REQUIREMENT
Word for word, reproduce each line of the data below, omitting every image.

Dataset records
++++++++++

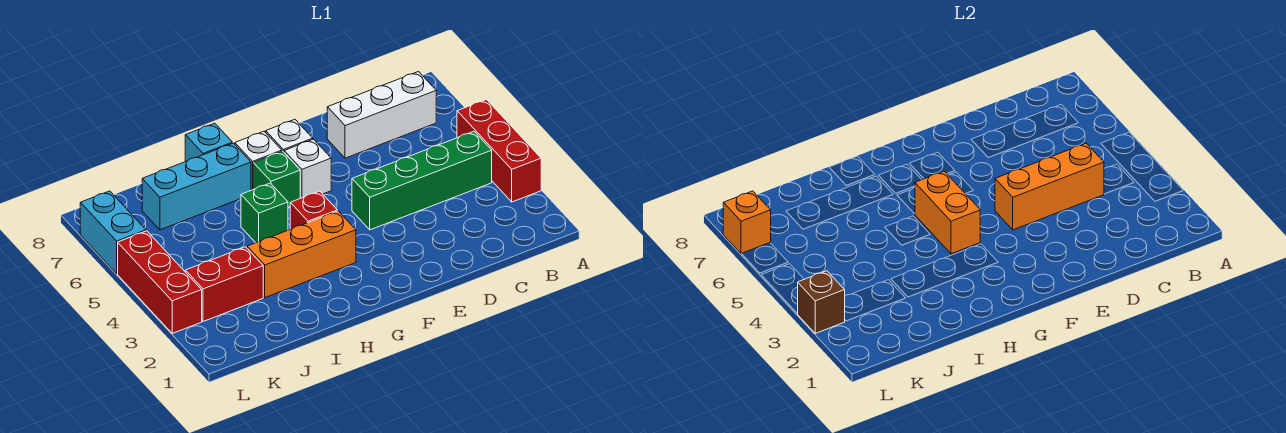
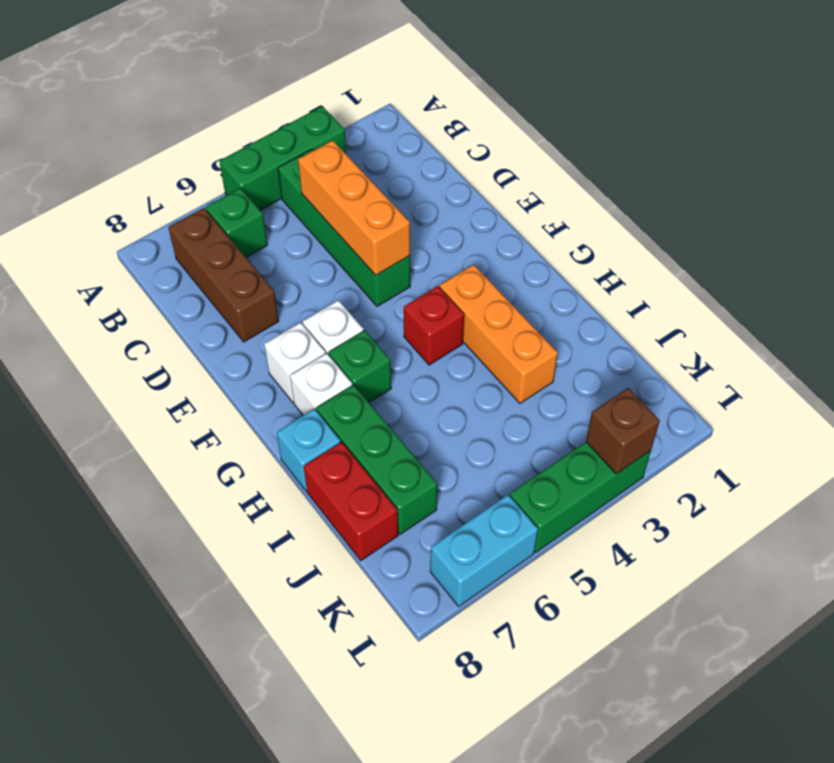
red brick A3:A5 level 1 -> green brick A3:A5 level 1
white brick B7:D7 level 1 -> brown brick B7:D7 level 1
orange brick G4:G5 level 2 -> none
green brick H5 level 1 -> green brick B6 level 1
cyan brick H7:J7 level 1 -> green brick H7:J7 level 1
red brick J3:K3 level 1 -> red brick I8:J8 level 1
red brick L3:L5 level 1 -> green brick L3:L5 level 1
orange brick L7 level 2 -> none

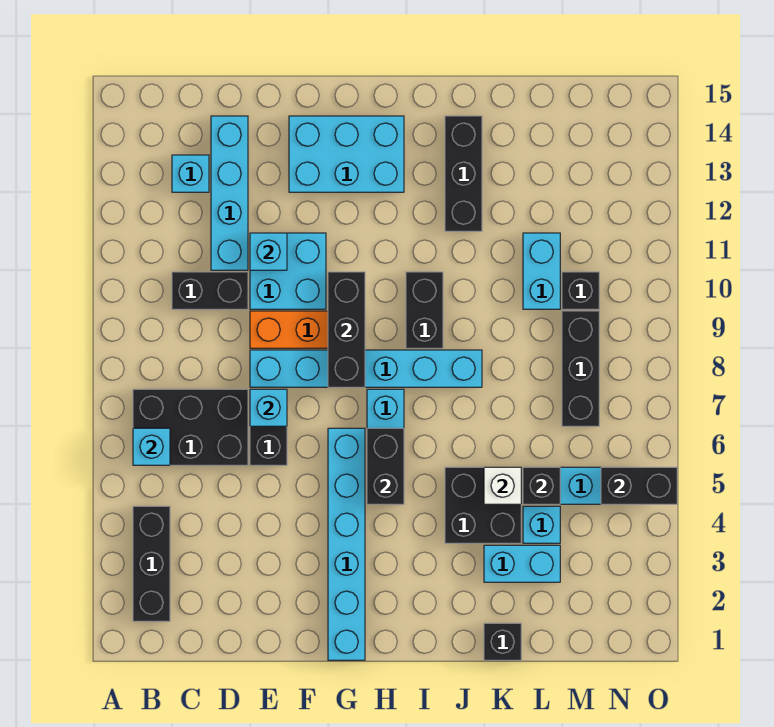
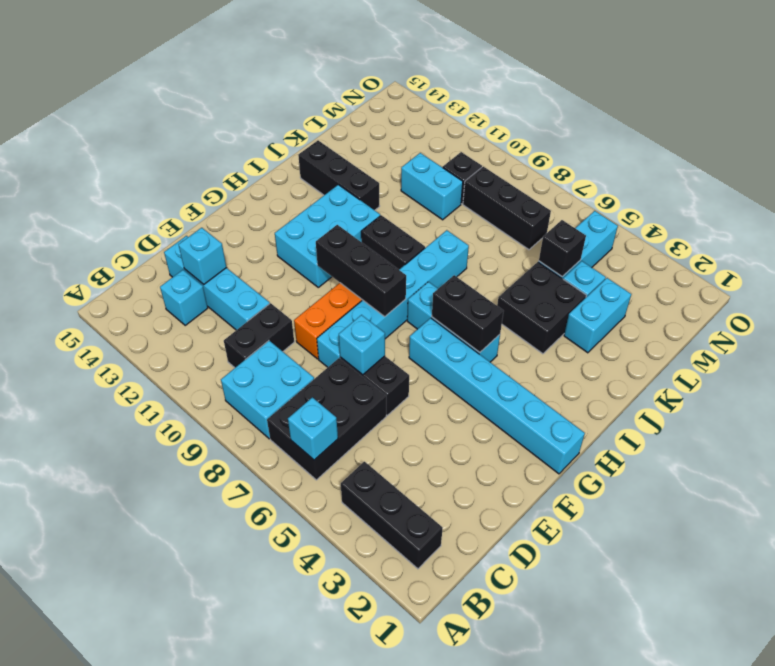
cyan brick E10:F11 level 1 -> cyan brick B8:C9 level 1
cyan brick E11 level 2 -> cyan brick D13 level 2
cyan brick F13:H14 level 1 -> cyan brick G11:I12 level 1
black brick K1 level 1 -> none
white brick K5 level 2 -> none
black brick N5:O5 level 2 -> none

++++++++++

ANSWER FOR THE TASK
red brick A3:A5 level 1 -> green brick A3:A5 level 1
white brick B7:D7 level 1 -> brown brick B7:D7 level 1
orange brick G4:G5 level 2 -> none
green brick H5 level 1 -> green brick B6 level 1
cyan brick H7:J7 level 1 -> green brick H7:J7 level 1
red brick J3:K3 level 1 -> red brick I8:J8 level 1
red brick L3:L5 level 1 -> green brick L3:L5 level 1
orange brick L7 level 2 -> none

cyan brick E10:F11 level 1 -> cyan brick B8:C9 level 1
cyan brick E11 level 2 -> cyan brick D13 level 2
cyan brick F13:H14 level 1 -> cyan brick G11:I12 level 1
black brick K1 level 1 -> none
white brick K5 level 2 -> none
black brick N5:O5 level 2 -> none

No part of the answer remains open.